(THE TASK) I need the number of lines in the listing below that contain "cylindre", and only that number.

(WORKING DATA)
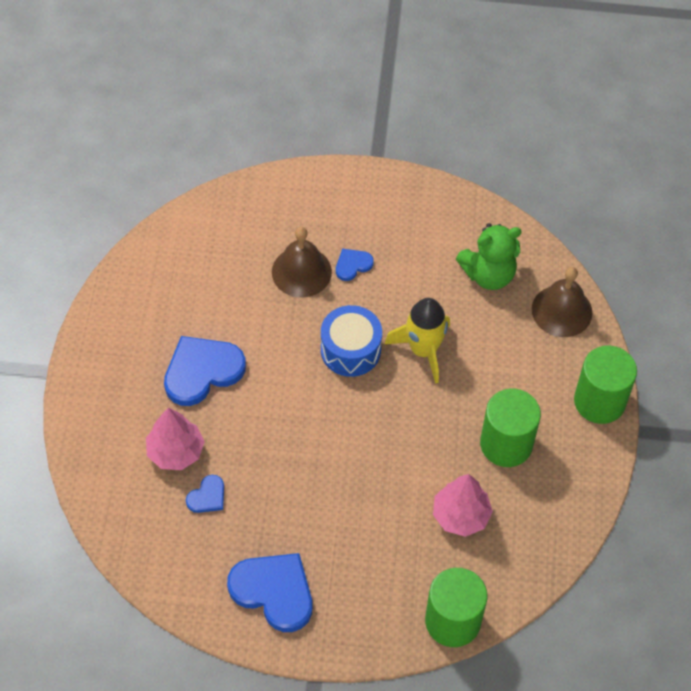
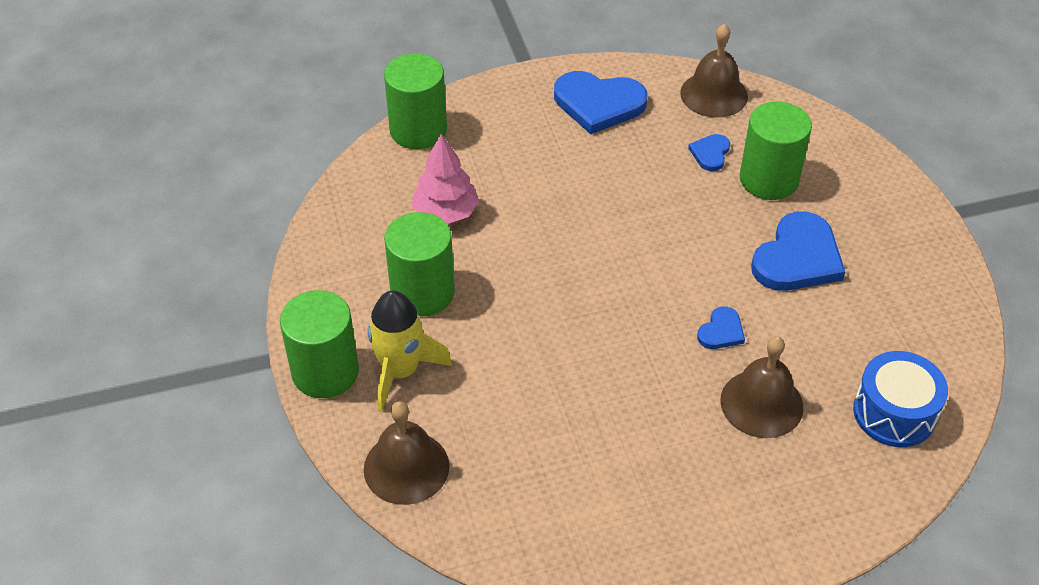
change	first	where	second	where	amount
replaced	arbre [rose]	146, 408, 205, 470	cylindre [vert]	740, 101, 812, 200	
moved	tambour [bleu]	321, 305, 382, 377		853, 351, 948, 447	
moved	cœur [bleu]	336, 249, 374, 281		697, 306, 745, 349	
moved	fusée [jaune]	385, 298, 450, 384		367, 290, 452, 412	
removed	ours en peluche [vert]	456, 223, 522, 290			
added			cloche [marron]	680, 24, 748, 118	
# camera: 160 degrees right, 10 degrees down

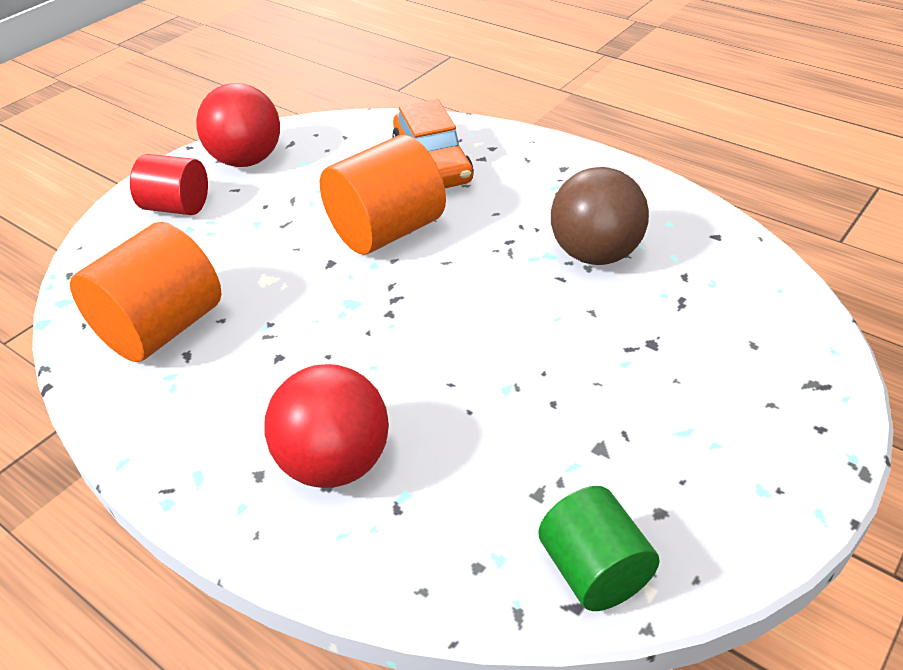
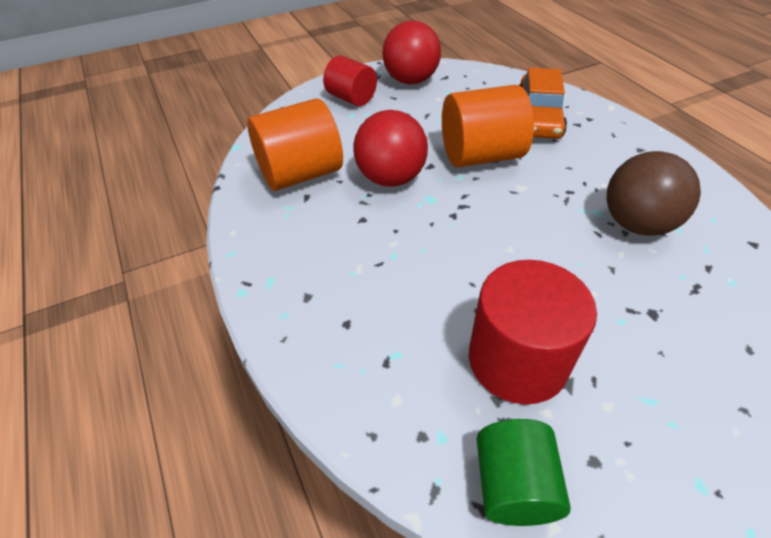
change	first	where	second	where	amount
moved	balle [rouge]	264, 364, 389, 488		353, 110, 428, 187	
added			cylindre [rouge]	469, 260, 597, 405	
# camera: 25 degrees right, 5 degrees up

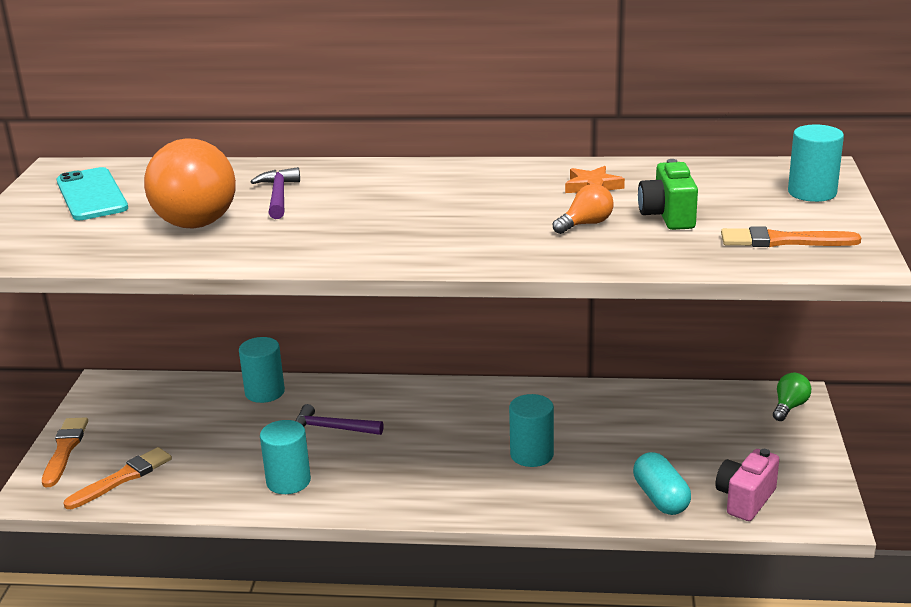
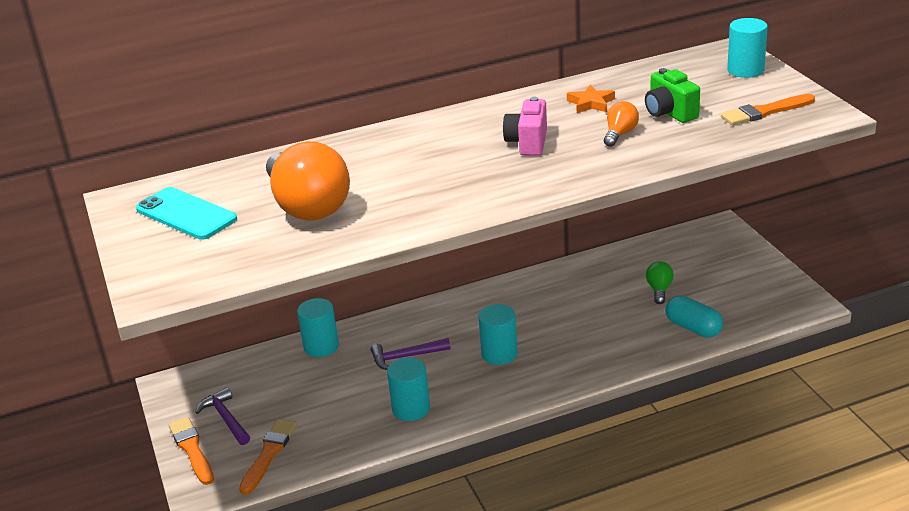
change	first	where	second	where	amount
moved	marteau [violet]	251, 167, 300, 219		195, 387, 250, 445	
moved	cylindre [turquoise]	509, 394, 554, 467		479, 304, 518, 365	
moved	appareil photo [rose]	716, 449, 779, 521		503, 97, 547, 156	
moved	ampoule [vert]	773, 373, 811, 421		646, 261, 674, 304	
# camera: 25 degrees left, 5 degrees up

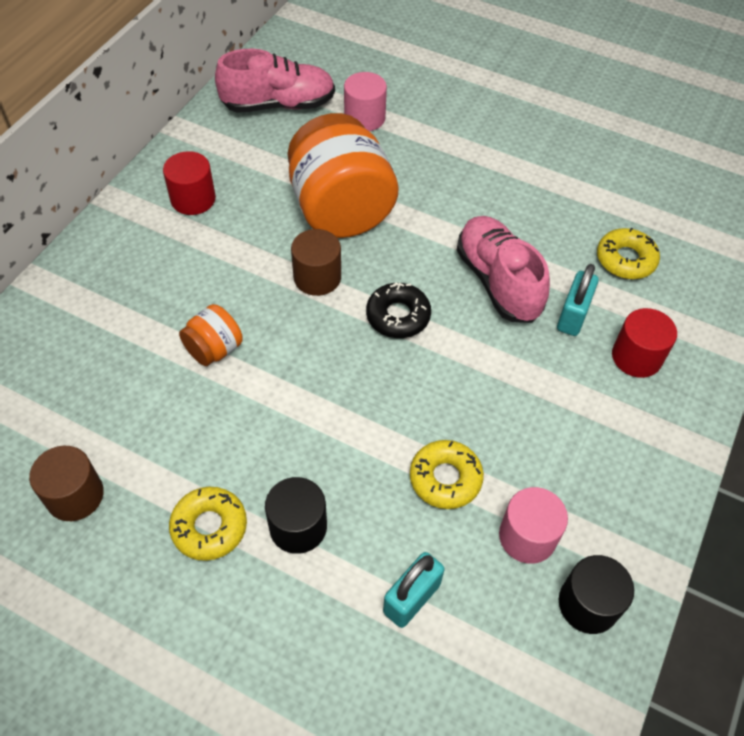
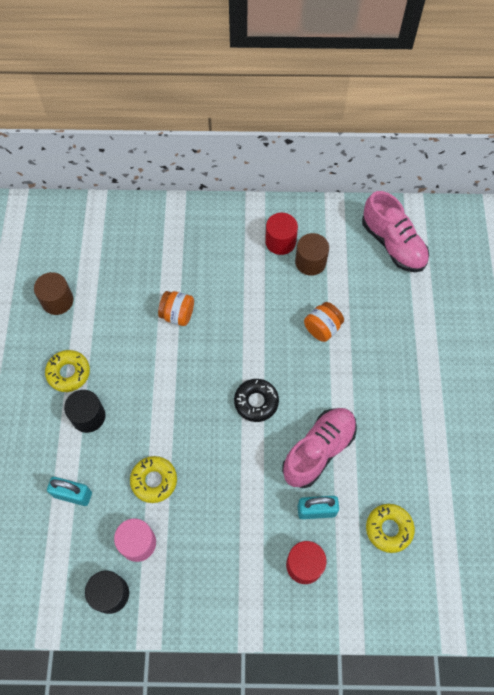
change	first	where	second	where	amount
resized	bocal [orange]	287, 113, 399, 238		304, 302, 344, 342	x0.46
moved	cylindre [marron]	291, 229, 341, 296		295, 233, 329, 276	
removed	cylindre [rose]	344, 72, 387, 131			
# camera: 65 degrees right, 10 degrees up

(SOLUTION TO THE EXERCISE) 5